> **Task details**
The answer should be a faithful retyping of the records that follow, pictures excluded.

> **Source material**
━━━━━━

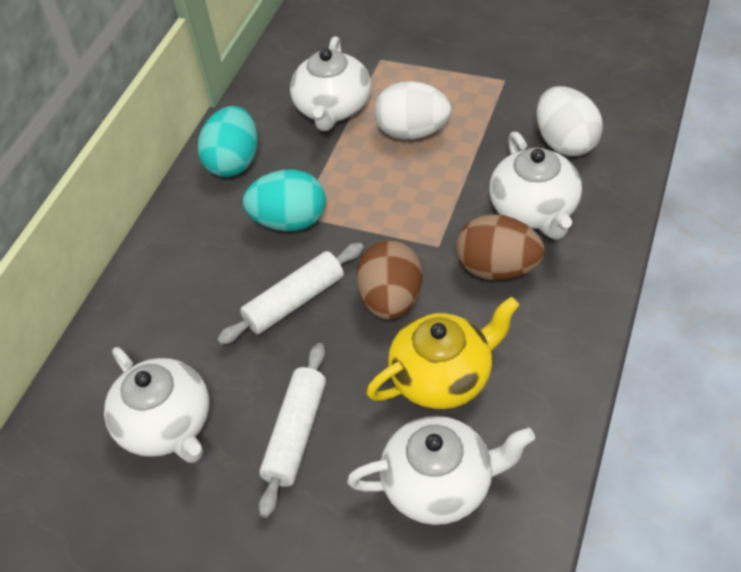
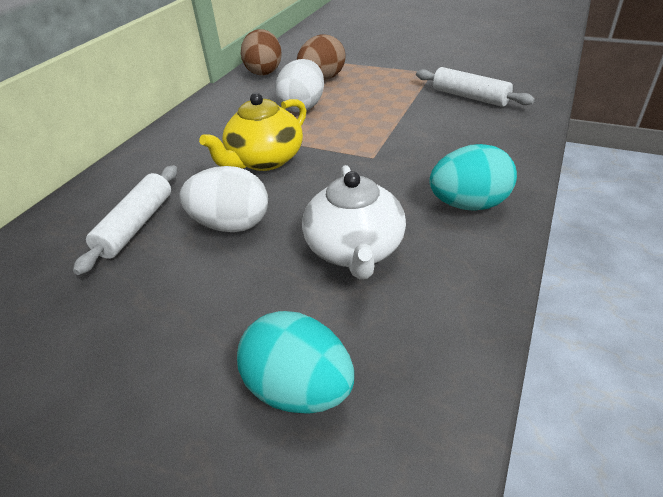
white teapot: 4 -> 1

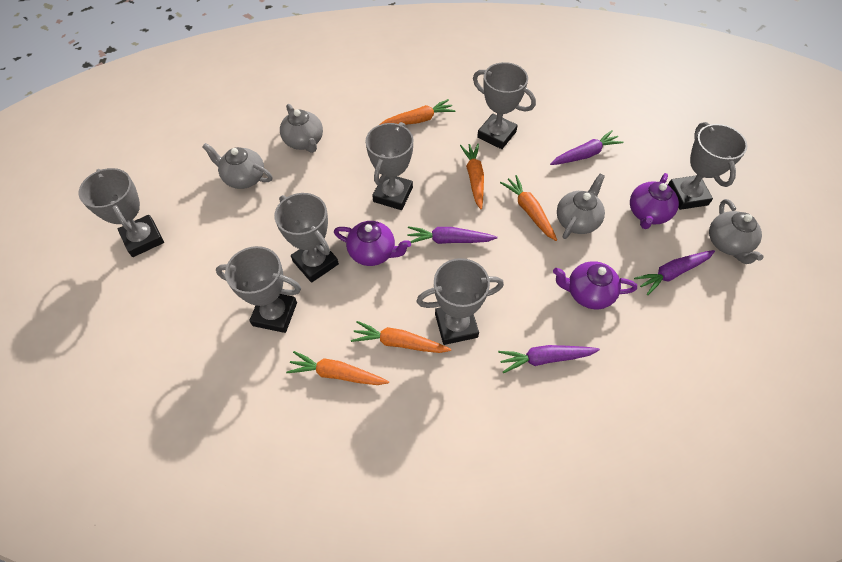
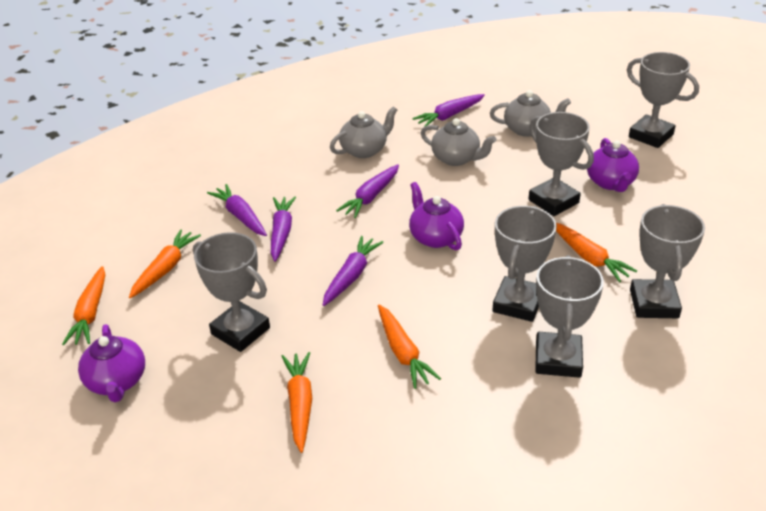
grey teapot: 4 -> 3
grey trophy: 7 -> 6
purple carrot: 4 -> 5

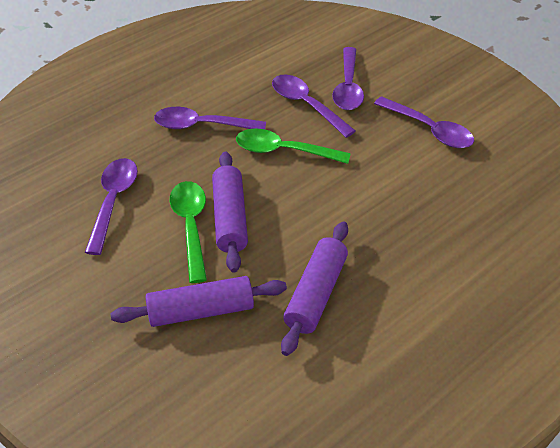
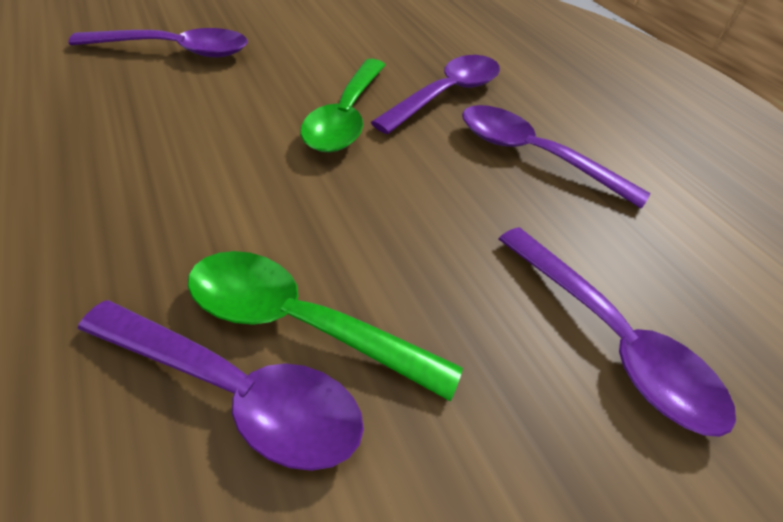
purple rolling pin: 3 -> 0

━━━━━━

> **The completed task**
white teapot: 4 -> 1

grey teapot: 4 -> 3
grey trophy: 7 -> 6
purple carrot: 4 -> 5

purple rolling pin: 3 -> 0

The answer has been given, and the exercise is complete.